Each entry should be restated word for word, with all pictures left out.

Collection entries:

· · · · · · ·

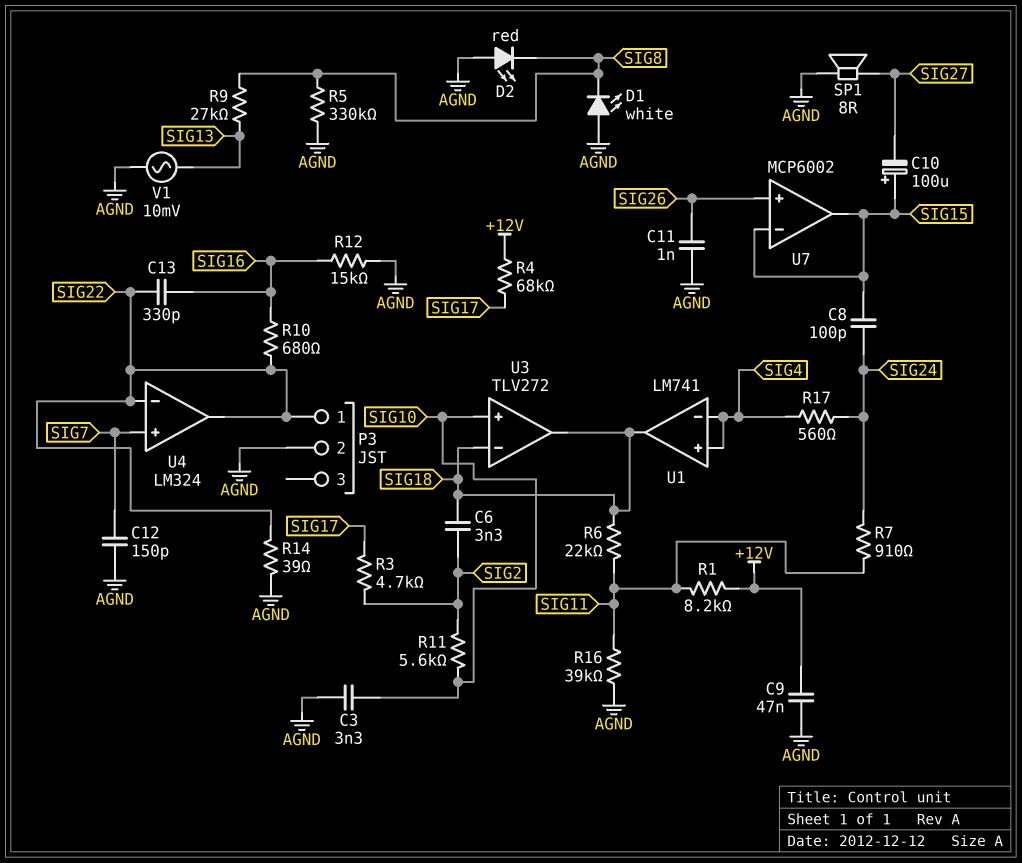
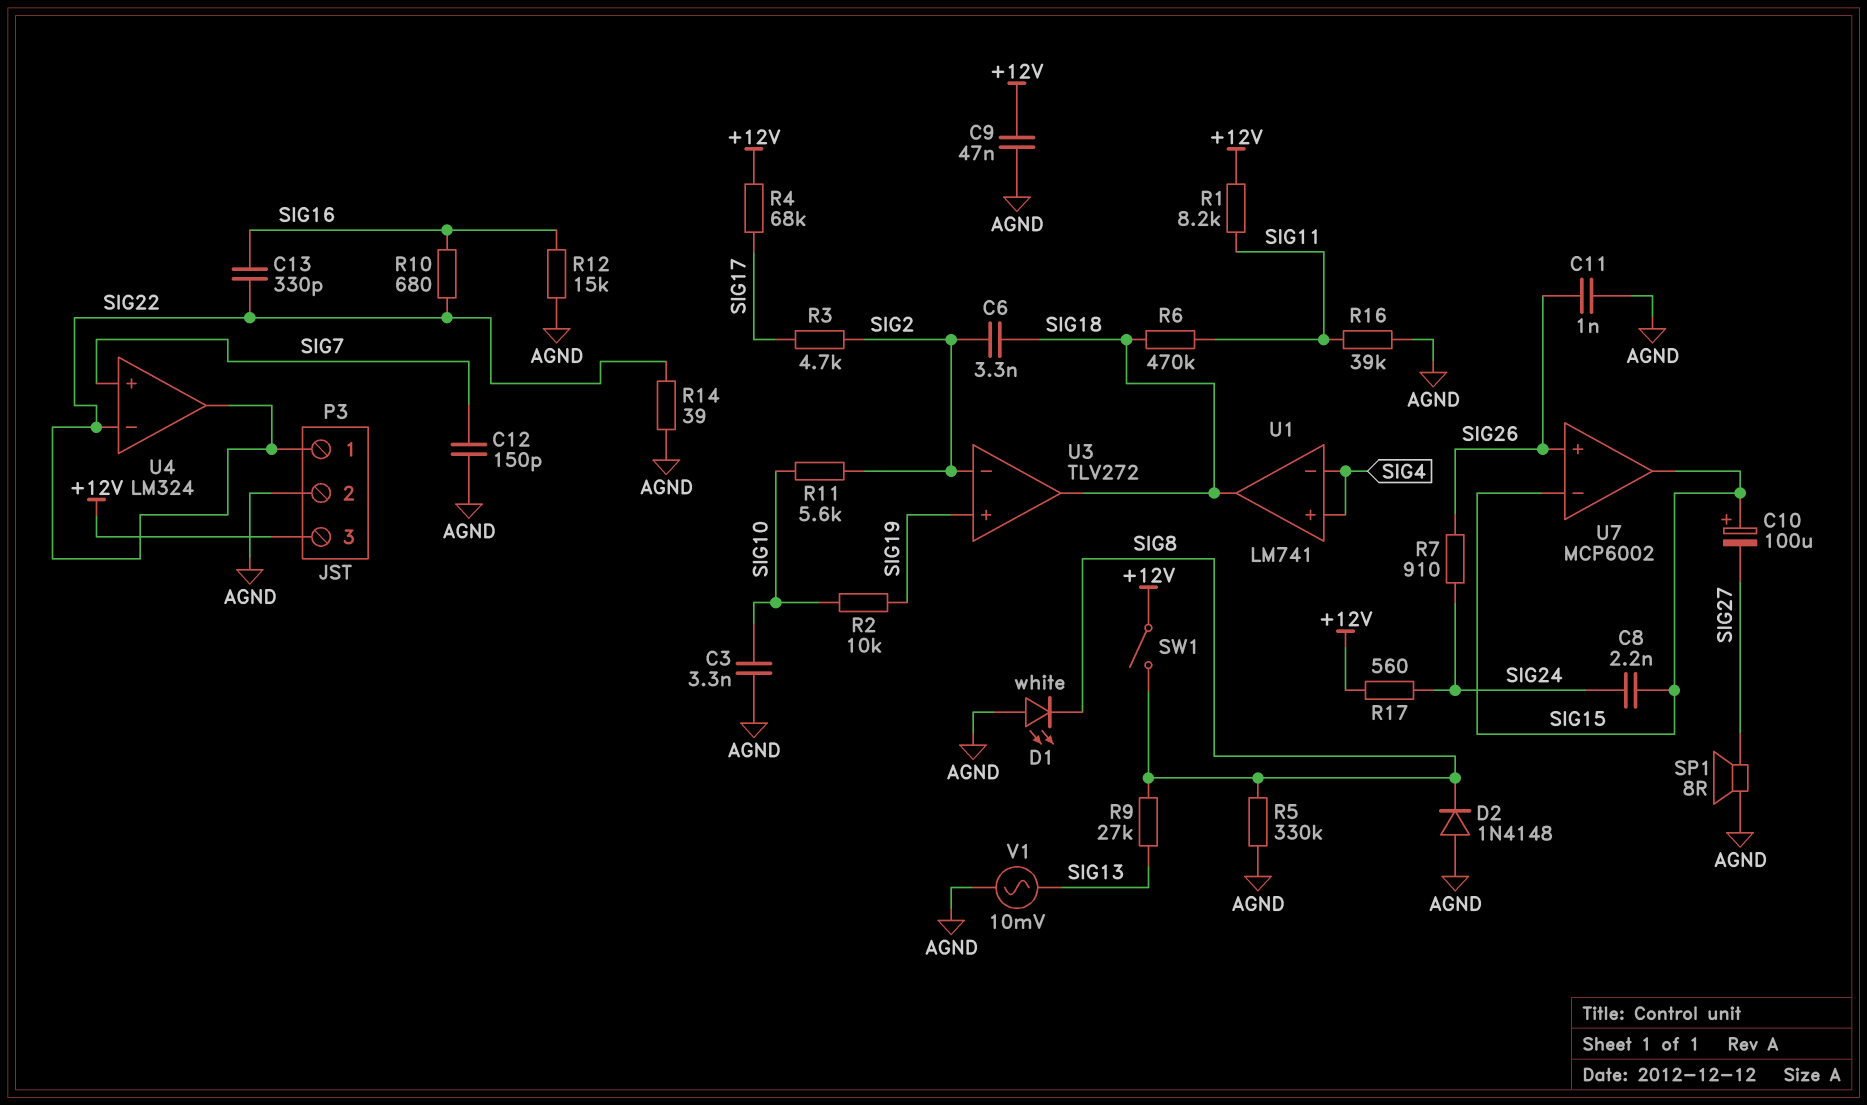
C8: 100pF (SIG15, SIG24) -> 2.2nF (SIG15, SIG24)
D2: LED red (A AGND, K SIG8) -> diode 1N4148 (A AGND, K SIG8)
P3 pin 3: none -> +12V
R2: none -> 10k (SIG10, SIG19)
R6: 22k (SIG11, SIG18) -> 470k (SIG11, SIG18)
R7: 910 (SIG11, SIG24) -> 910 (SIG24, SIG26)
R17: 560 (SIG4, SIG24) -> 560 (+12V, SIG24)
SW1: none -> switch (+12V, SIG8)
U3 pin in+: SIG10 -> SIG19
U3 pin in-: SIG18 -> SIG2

· · · · · · ·

*Response to this exercise:*
C8: 100pF (SIG15, SIG24) -> 2.2nF (SIG15, SIG24)
D2: LED red (A AGND, K SIG8) -> diode 1N4148 (A AGND, K SIG8)
P3 pin 3: none -> +12V
R2: none -> 10k (SIG10, SIG19)
R6: 22k (SIG11, SIG18) -> 470k (SIG11, SIG18)
R7: 910 (SIG11, SIG24) -> 910 (SIG24, SIG26)
R17: 560 (SIG4, SIG24) -> 560 (+12V, SIG24)
SW1: none -> switch (+12V, SIG8)
U3 pin in+: SIG10 -> SIG19
U3 pin in-: SIG18 -> SIG2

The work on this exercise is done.